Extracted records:
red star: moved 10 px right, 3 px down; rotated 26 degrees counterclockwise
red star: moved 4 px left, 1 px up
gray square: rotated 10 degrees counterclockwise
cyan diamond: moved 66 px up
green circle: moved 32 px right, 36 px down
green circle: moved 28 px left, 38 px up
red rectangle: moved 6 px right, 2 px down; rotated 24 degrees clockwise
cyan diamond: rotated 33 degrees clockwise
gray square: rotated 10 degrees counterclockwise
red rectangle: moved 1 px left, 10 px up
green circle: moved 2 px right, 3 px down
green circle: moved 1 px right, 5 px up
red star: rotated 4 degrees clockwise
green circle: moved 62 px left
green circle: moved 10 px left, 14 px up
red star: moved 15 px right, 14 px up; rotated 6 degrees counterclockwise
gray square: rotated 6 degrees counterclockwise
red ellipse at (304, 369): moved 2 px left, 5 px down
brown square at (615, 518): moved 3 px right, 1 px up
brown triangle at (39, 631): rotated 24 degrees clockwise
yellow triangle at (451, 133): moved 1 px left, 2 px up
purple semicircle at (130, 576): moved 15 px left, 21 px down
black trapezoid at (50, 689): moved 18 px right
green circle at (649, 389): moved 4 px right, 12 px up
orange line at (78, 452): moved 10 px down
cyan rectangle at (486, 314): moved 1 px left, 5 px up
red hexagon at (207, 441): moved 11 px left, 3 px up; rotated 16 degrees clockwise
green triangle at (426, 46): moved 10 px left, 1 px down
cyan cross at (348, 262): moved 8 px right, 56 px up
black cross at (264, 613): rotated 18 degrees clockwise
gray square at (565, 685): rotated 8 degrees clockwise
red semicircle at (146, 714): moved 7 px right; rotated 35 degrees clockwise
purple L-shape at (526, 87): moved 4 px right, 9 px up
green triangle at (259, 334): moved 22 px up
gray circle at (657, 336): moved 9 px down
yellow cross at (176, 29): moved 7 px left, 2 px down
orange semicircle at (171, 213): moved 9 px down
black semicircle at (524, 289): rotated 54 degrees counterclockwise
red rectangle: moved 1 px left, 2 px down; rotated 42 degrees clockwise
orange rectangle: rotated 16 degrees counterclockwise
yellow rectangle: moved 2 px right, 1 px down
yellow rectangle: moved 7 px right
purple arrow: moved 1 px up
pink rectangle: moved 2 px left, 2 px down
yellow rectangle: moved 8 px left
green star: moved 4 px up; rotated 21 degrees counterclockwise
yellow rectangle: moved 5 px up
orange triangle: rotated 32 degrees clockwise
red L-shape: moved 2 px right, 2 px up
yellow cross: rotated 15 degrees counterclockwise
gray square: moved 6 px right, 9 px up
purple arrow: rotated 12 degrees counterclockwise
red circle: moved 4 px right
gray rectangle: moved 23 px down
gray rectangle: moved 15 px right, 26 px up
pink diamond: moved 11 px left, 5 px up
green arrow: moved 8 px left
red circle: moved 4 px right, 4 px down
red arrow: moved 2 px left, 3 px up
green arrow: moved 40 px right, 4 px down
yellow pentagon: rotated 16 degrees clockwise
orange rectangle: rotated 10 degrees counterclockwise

§ **TASK GOAL**
Copy out these rows word for word, from the first through the last.

§ **TASK SOLUTION**
red star: moved 10 px right, 3 px down; rotated 26 degrees counterclockwise
red star: moved 4 px left, 1 px up
gray square: rotated 10 degrees counterclockwise
cyan diamond: moved 66 px up
green circle: moved 32 px right, 36 px down
green circle: moved 28 px left, 38 px up
red rectangle: moved 6 px right, 2 px down; rotated 24 degrees clockwise
cyan diamond: rotated 33 degrees clockwise
gray square: rotated 10 degrees counterclockwise
red rectangle: moved 1 px left, 10 px up
green circle: moved 2 px right, 3 px down
green circle: moved 1 px right, 5 px up
red star: rotated 4 degrees clockwise
green circle: moved 62 px left
green circle: moved 10 px left, 14 px up
red star: moved 15 px right, 14 px up; rotated 6 degrees counterclockwise
gray square: rotated 6 degrees counterclockwise
red ellipse at (304, 369): moved 2 px left, 5 px down
brown square at (615, 518): moved 3 px right, 1 px up
brown triangle at (39, 631): rotated 24 degrees clockwise
yellow triangle at (451, 133): moved 1 px left, 2 px up
purple semicircle at (130, 576): moved 15 px left, 21 px down
black trapezoid at (50, 689): moved 18 px right
green circle at (649, 389): moved 4 px right, 12 px up
orange line at (78, 452): moved 10 px down
cyan rectangle at (486, 314): moved 1 px left, 5 px up
red hexagon at (207, 441): moved 11 px left, 3 px up; rotated 16 degrees clockwise
green triangle at (426, 46): moved 10 px left, 1 px down
cyan cross at (348, 262): moved 8 px right, 56 px up
black cross at (264, 613): rotated 18 degrees clockwise
gray square at (565, 685): rotated 8 degrees clockwise
red semicircle at (146, 714): moved 7 px right; rotated 35 degrees clockwise
purple L-shape at (526, 87): moved 4 px right, 9 px up
green triangle at (259, 334): moved 22 px up
gray circle at (657, 336): moved 9 px down
yellow cross at (176, 29): moved 7 px left, 2 px down
orange semicircle at (171, 213): moved 9 px down
black semicircle at (524, 289): rotated 54 degrees counterclockwise
red rectangle: moved 1 px left, 2 px down; rotated 42 degrees clockwise
orange rectangle: rotated 16 degrees counterclockwise
yellow rectangle: moved 2 px right, 1 px down
yellow rectangle: moved 7 px right
purple arrow: moved 1 px up
pink rectangle: moved 2 px left, 2 px down
yellow rectangle: moved 8 px left
green star: moved 4 px up; rotated 21 degrees counterclockwise
yellow rectangle: moved 5 px up
orange triangle: rotated 32 degrees clockwise
red L-shape: moved 2 px right, 2 px up
yellow cross: rotated 15 degrees counterclockwise
gray square: moved 6 px right, 9 px up
purple arrow: rotated 12 degrees counterclockwise
red circle: moved 4 px right
gray rectangle: moved 23 px down
gray rectangle: moved 15 px right, 26 px up
pink diamond: moved 11 px left, 5 px up
green arrow: moved 8 px left
red circle: moved 4 px right, 4 px down
red arrow: moved 2 px left, 3 px up
green arrow: moved 40 px right, 4 px down
yellow pentagon: rotated 16 degrees clockwise
orange rectangle: rotated 10 degrees counterclockwise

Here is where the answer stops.